**Information shown**
# # #
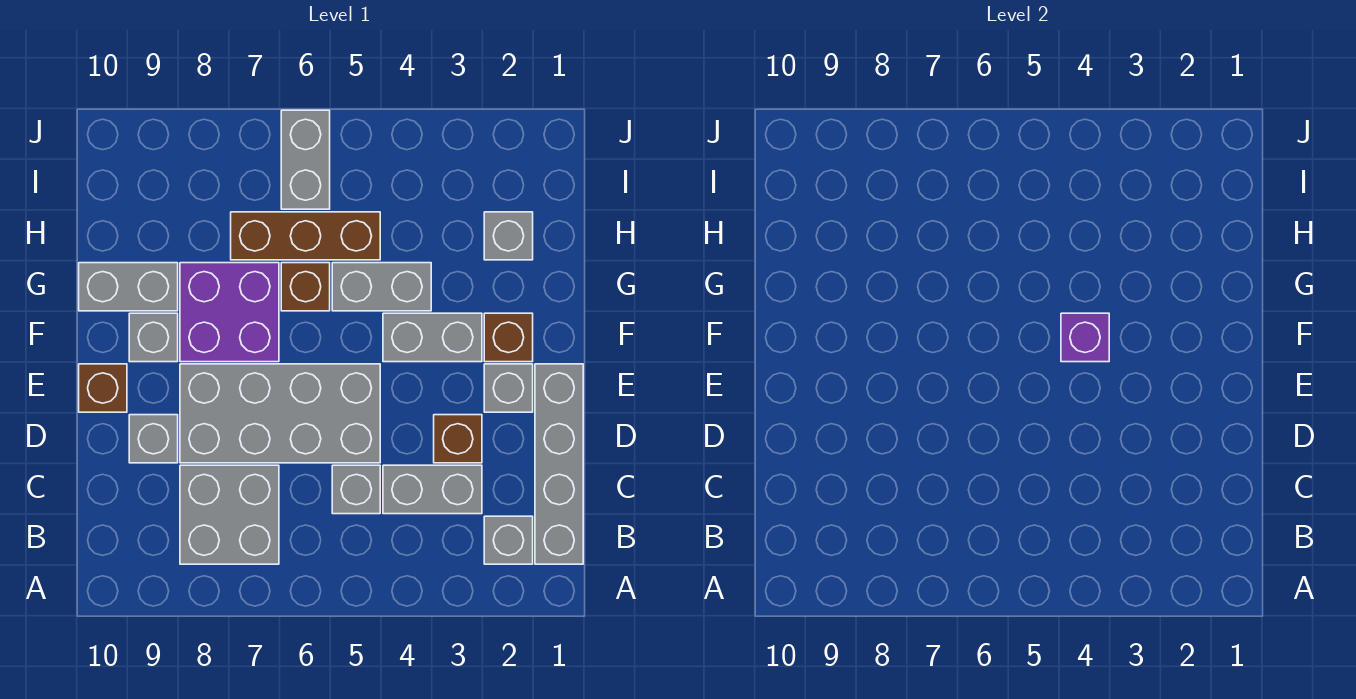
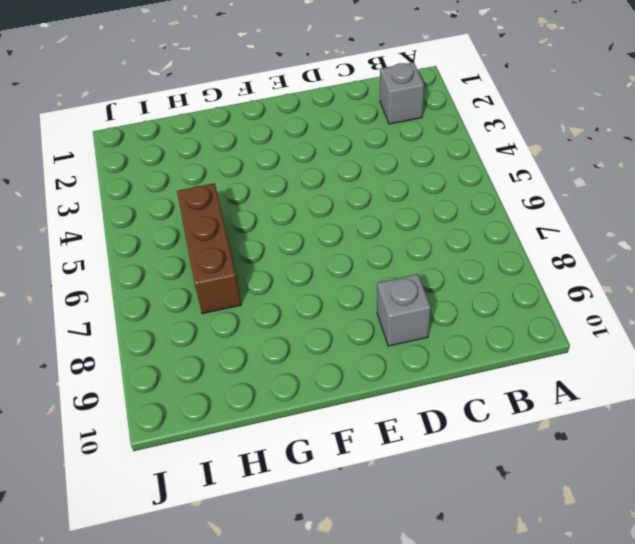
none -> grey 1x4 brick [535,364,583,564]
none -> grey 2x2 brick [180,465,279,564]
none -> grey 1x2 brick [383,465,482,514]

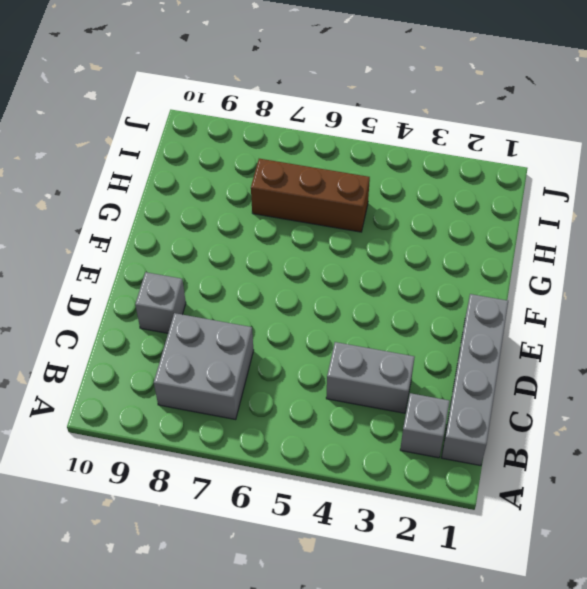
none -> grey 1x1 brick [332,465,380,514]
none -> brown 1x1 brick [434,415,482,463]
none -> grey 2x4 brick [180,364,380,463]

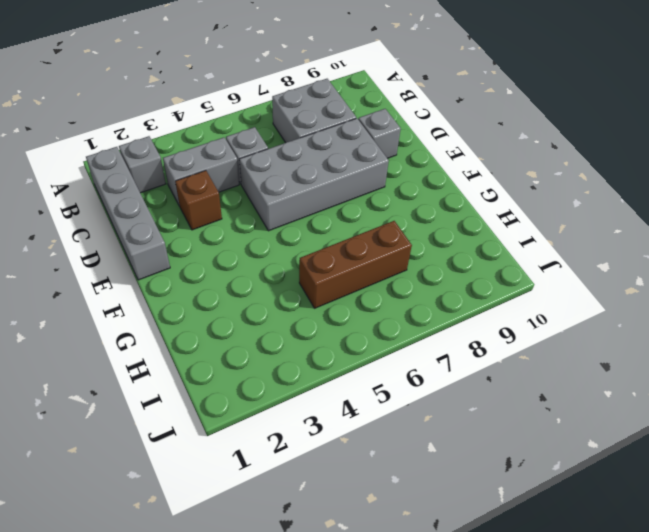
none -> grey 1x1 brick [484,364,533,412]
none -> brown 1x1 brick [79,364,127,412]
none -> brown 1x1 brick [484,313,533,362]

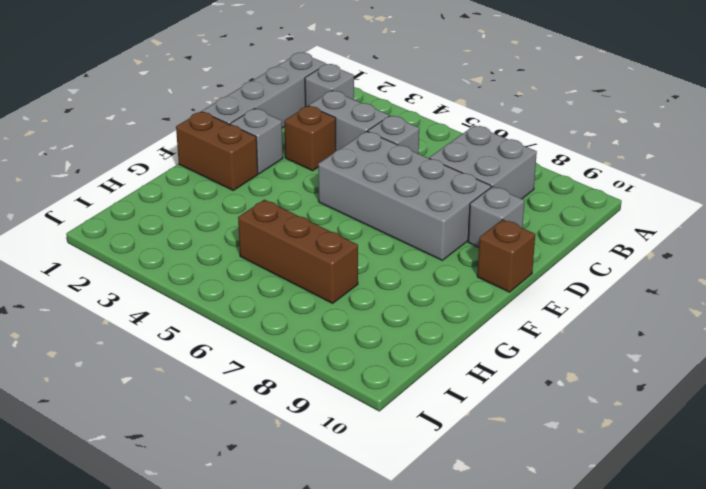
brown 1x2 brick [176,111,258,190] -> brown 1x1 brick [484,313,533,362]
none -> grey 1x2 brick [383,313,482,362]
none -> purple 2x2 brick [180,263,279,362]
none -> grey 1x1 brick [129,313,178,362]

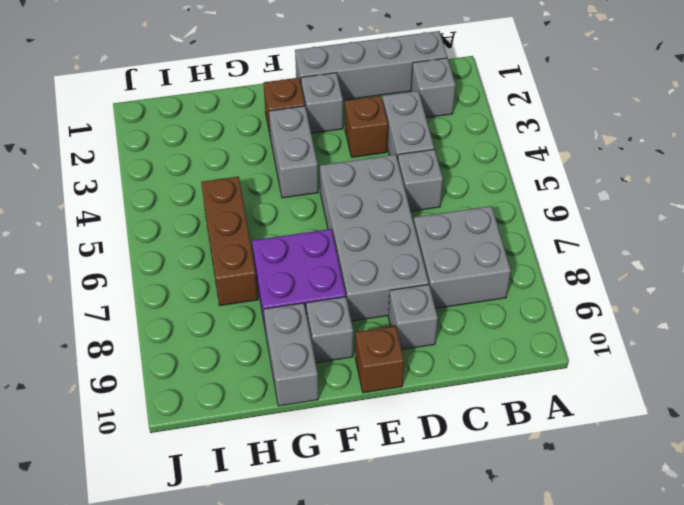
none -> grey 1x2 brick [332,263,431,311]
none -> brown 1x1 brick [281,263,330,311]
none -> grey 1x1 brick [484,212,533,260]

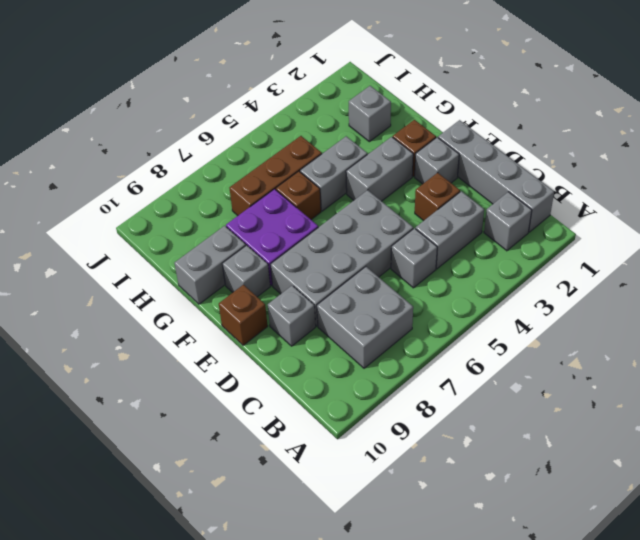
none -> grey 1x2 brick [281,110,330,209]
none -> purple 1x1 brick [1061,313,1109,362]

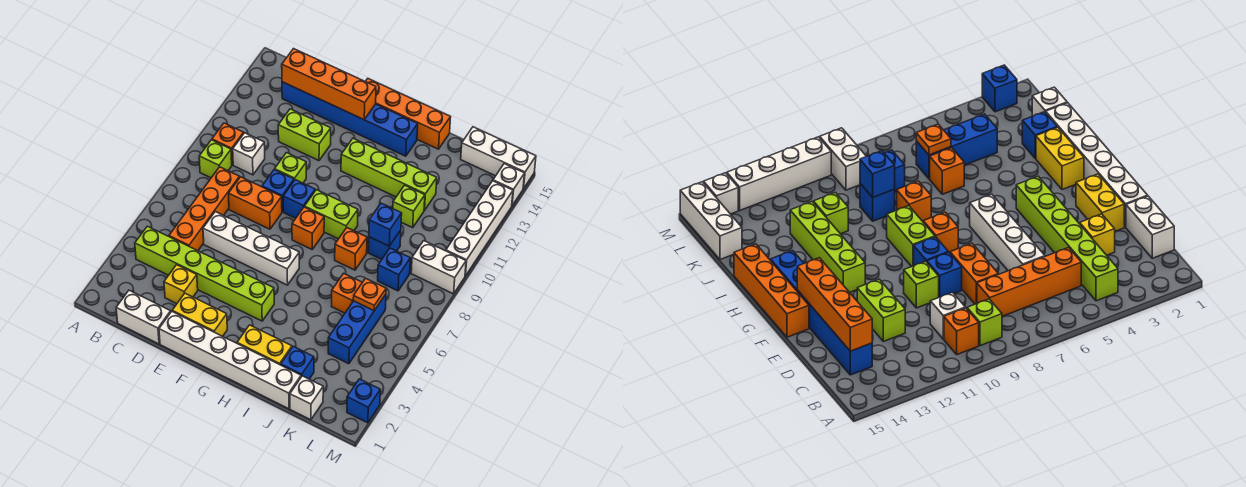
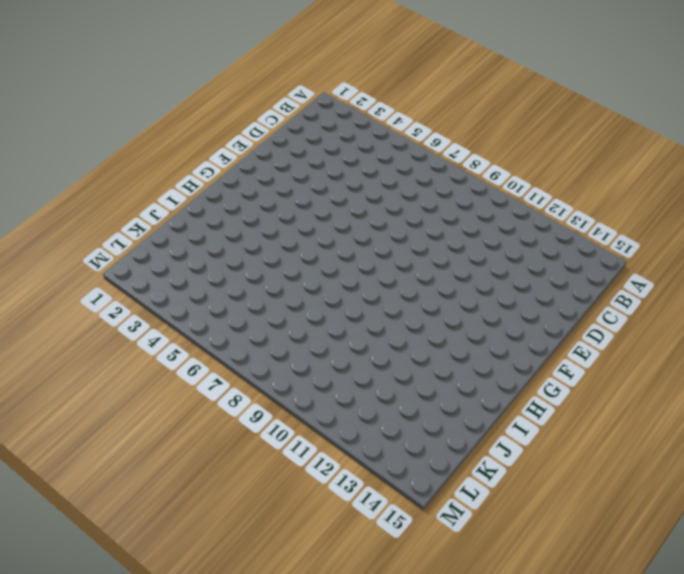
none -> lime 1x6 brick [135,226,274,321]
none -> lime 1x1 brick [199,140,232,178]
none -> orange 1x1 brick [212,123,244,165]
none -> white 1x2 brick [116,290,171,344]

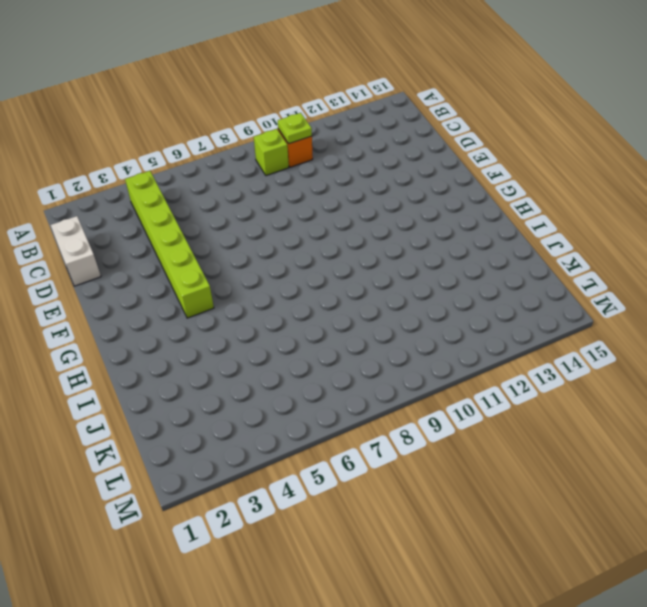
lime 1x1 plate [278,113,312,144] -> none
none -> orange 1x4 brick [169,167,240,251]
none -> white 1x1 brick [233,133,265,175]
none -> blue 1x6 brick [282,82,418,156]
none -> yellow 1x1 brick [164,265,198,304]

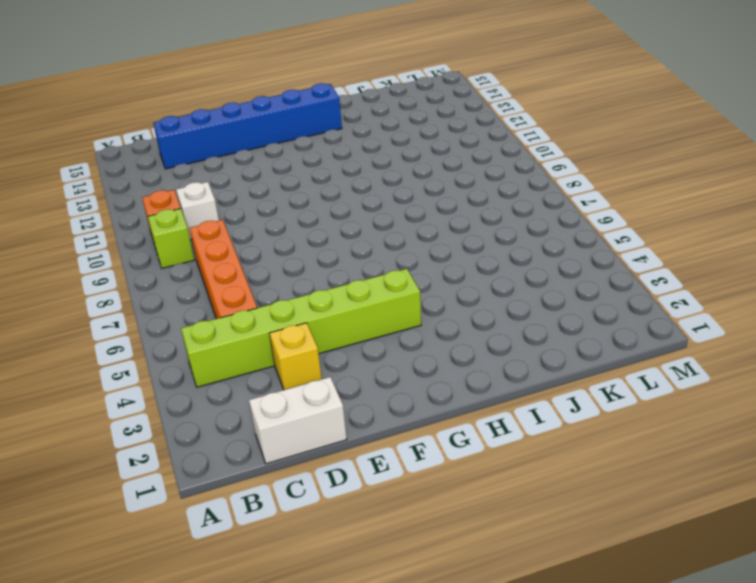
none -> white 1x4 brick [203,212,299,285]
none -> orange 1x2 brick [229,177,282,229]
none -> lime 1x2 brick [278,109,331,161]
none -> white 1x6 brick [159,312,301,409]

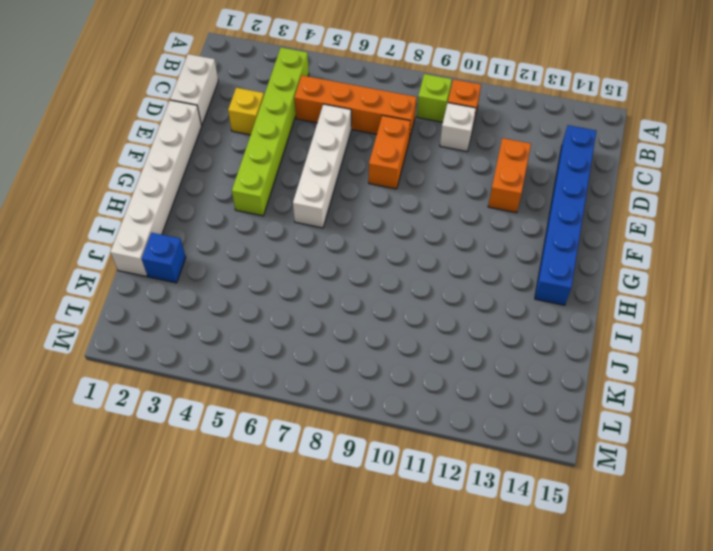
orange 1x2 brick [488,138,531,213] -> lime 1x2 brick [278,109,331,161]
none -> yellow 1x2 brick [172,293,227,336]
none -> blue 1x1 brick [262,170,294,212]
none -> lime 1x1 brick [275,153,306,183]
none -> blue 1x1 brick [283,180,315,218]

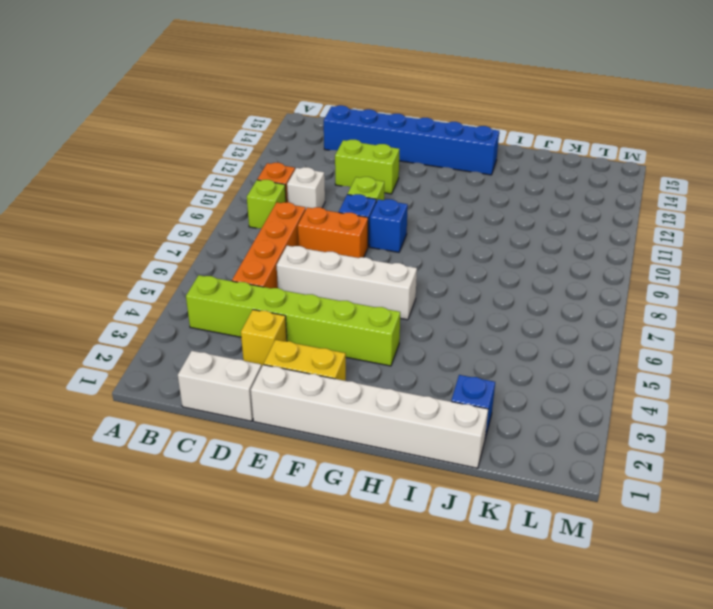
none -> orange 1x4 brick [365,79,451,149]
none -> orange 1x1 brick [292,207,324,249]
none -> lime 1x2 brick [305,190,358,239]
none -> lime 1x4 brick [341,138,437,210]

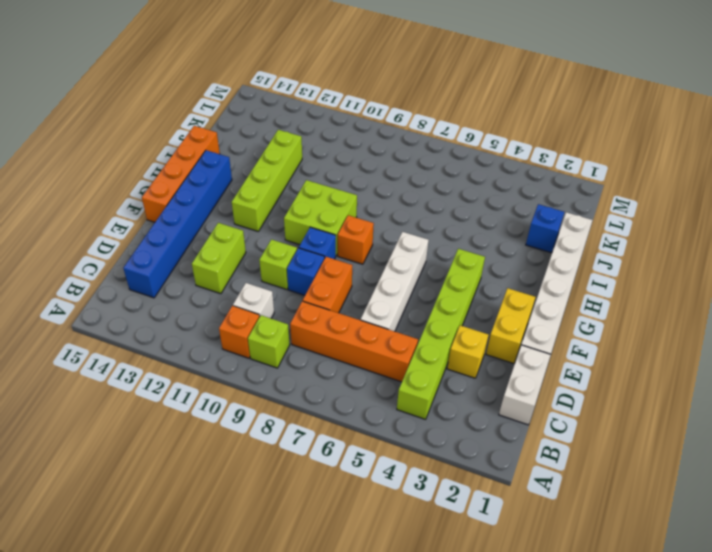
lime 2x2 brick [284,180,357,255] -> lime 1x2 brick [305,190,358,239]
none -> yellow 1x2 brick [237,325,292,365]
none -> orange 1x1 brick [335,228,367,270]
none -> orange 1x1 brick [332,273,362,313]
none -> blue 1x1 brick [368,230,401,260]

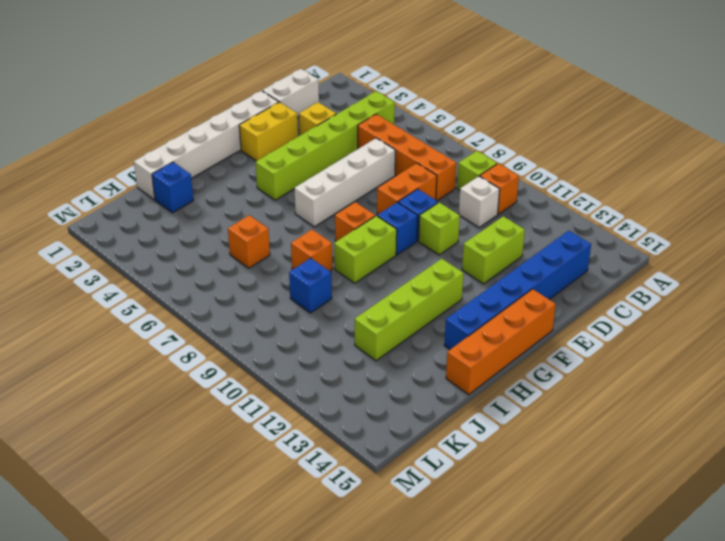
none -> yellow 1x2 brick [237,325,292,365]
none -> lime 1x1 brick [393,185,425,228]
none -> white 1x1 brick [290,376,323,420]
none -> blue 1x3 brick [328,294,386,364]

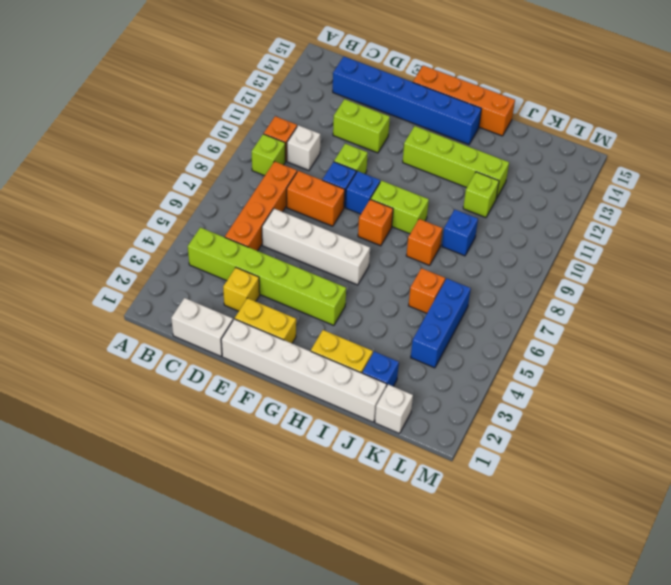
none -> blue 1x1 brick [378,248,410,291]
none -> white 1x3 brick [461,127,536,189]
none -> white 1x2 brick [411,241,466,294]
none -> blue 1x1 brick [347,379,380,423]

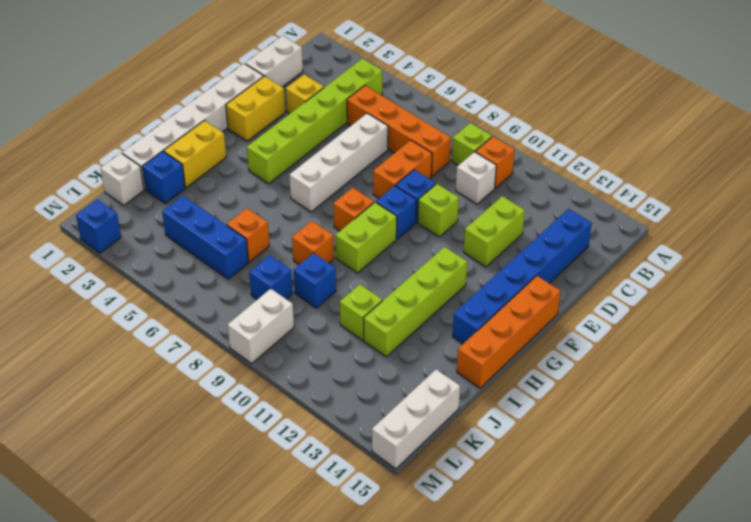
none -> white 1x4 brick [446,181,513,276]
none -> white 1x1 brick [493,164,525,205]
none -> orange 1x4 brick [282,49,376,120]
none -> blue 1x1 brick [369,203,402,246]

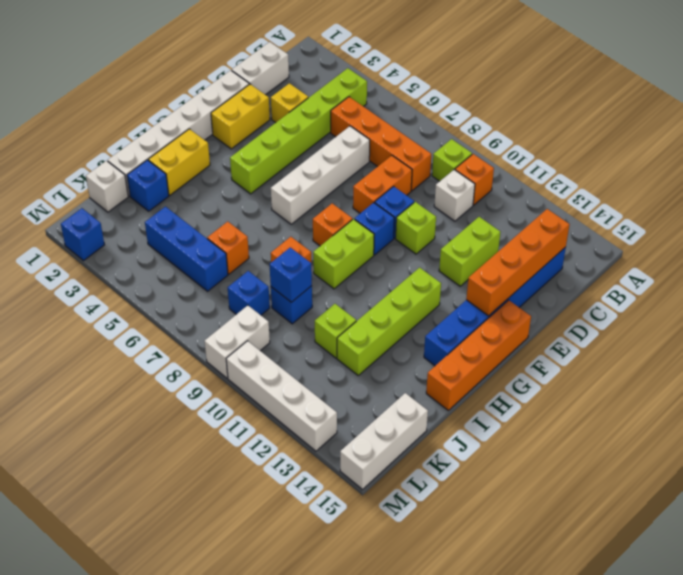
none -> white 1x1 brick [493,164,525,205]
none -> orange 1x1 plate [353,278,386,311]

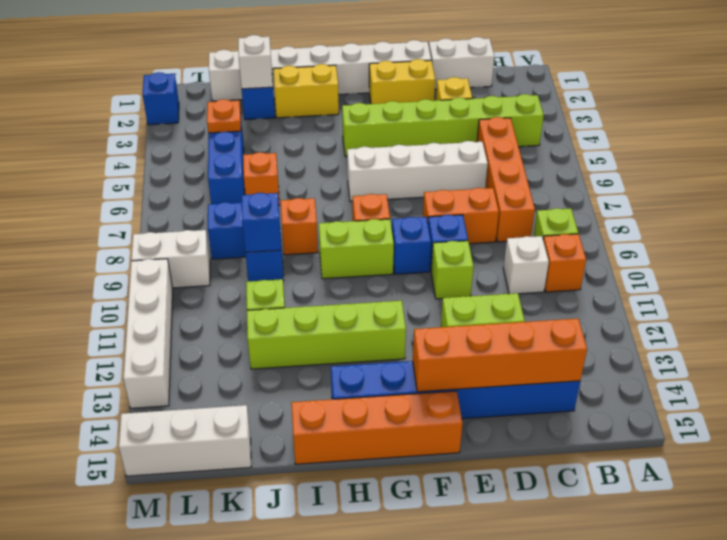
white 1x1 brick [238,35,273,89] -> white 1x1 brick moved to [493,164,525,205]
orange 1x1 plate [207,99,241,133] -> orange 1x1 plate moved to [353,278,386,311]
# # #
Where a line in the listing above includes the string "purple", copy that line.

**Output below**
none -> purple 2x2 brick [180,263,279,362]
none -> purple 1x1 brick [1061,313,1109,362]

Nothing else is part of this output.